• [Task requirements]: Apart from the images, output the data below exactly.
:: Data provided ::
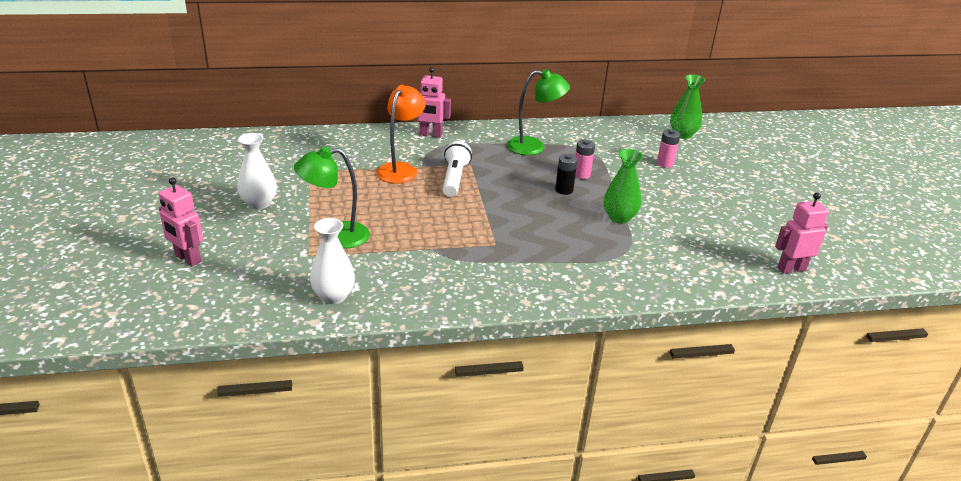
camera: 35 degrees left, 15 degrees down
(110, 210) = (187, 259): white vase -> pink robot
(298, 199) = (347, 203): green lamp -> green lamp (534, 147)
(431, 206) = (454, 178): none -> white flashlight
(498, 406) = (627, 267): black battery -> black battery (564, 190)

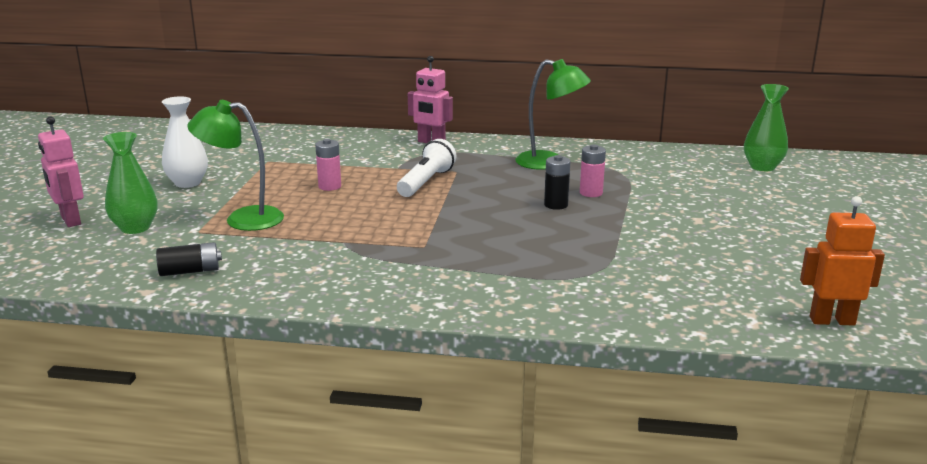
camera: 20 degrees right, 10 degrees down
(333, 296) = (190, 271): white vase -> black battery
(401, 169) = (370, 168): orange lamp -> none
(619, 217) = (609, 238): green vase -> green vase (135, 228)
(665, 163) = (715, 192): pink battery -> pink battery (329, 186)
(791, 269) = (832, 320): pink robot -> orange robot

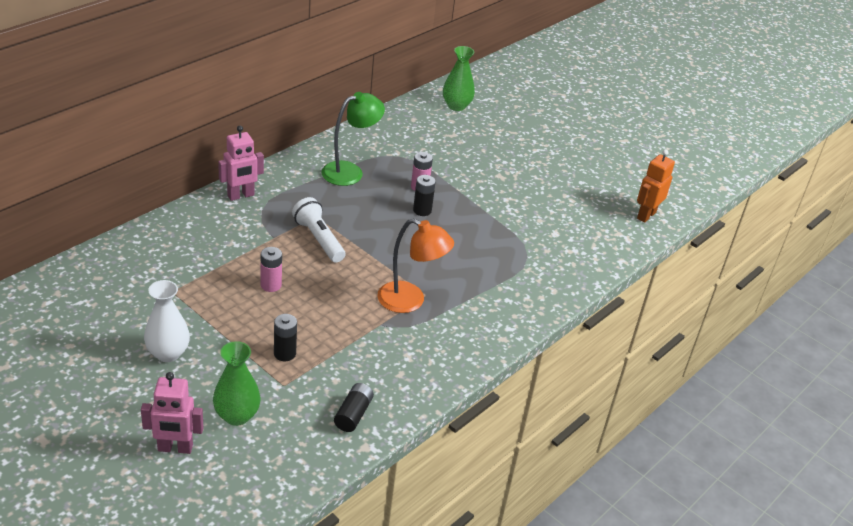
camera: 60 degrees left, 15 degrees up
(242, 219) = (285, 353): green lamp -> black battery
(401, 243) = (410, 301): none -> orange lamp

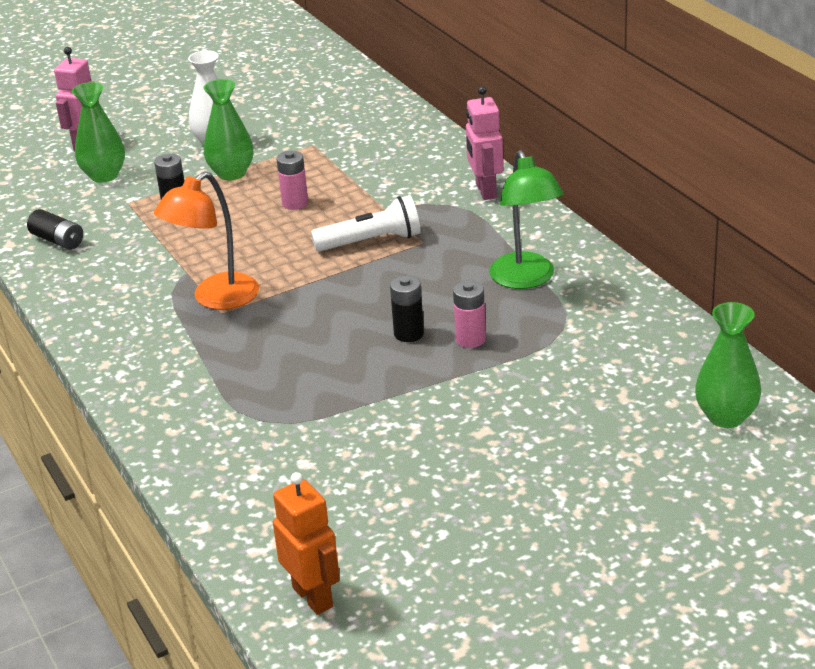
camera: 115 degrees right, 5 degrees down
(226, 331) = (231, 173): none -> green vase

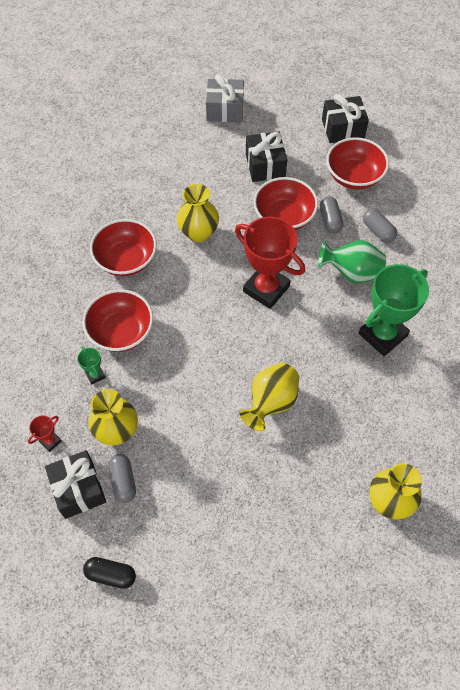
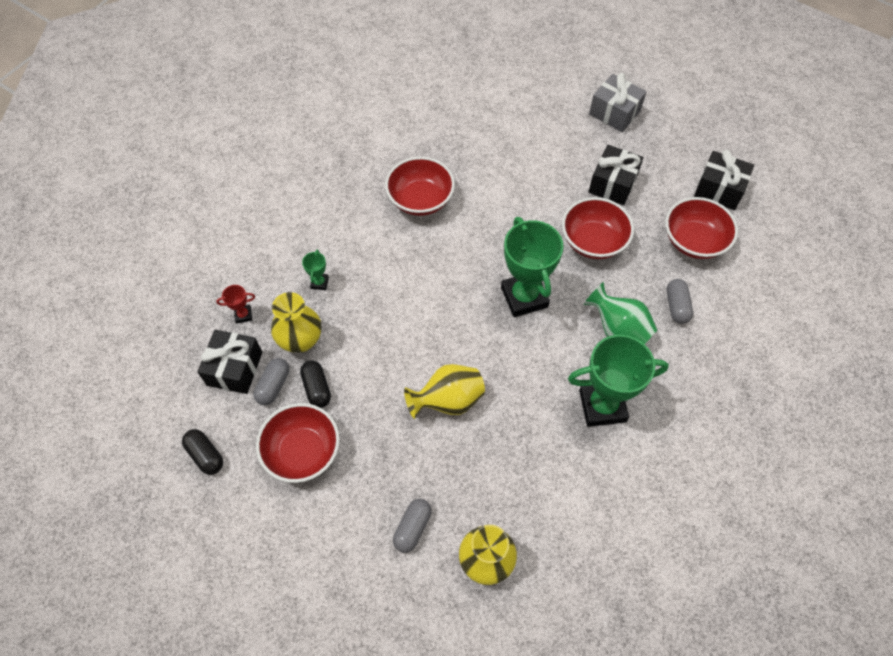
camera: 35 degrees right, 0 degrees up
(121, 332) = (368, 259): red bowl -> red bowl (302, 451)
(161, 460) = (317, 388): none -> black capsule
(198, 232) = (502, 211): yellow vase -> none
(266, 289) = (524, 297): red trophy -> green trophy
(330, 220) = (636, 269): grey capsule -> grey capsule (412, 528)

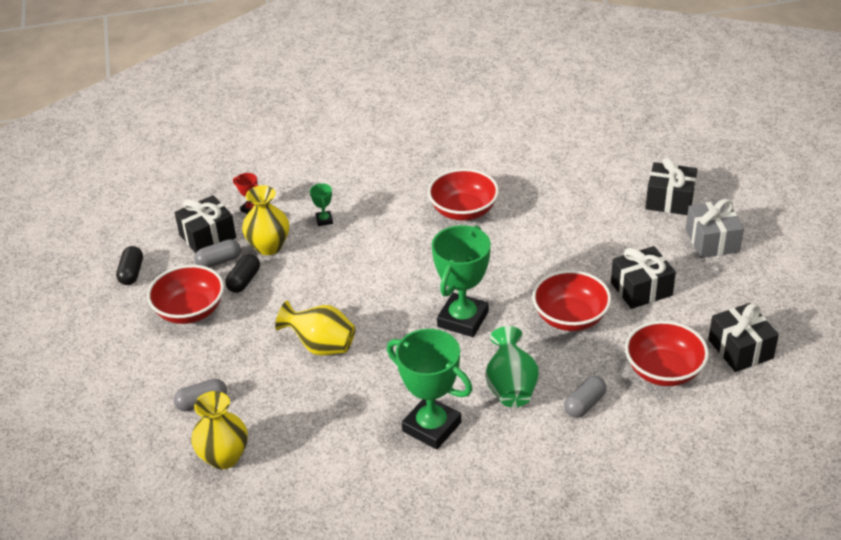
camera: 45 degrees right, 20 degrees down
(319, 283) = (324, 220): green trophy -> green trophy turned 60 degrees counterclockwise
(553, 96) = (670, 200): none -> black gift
:::
• [Result]:
camera: 35 degrees left, 15 degrees down
(110, 210) = (187, 259): white vase -> pink robot
(298, 199) = (347, 203): green lamp -> green lamp (534, 147)
(431, 206) = (454, 178): none -> white flashlight
(498, 406) = (627, 267): black battery -> black battery (564, 190)

camera: 20 degrees right, 10 degrees down
(333, 296) = (190, 271): white vase -> black battery
(401, 169) = (370, 168): orange lamp -> none
(619, 217) = (609, 238): green vase -> green vase (135, 228)
(665, 163) = (715, 192): pink battery -> pink battery (329, 186)
(791, 269) = (832, 320): pink robot -> orange robot

camera: 60 degrees left, 15 degrees up
(242, 219) = (285, 353): green lamp -> black battery
(401, 243) = (410, 301): none -> orange lamp

camera: 115 degrees right, 5 degrees down
(226, 331) = (231, 173): none -> green vase

camera: 35 degrees right, 0 degrees up
(121, 332) = (368, 259): red bowl -> red bowl (302, 451)
(161, 460) = (317, 388): none -> black capsule
(198, 232) = (502, 211): yellow vase -> none
(266, 289) = (524, 297): red trophy -> green trophy
(330, 220) = (636, 269): grey capsule -> grey capsule (412, 528)

camera: 45 degrees right, 20 degrees down
(319, 283) = (324, 220): green trophy -> green trophy turned 60 degrees counterclockwise
(553, 96) = (670, 200): none -> black gift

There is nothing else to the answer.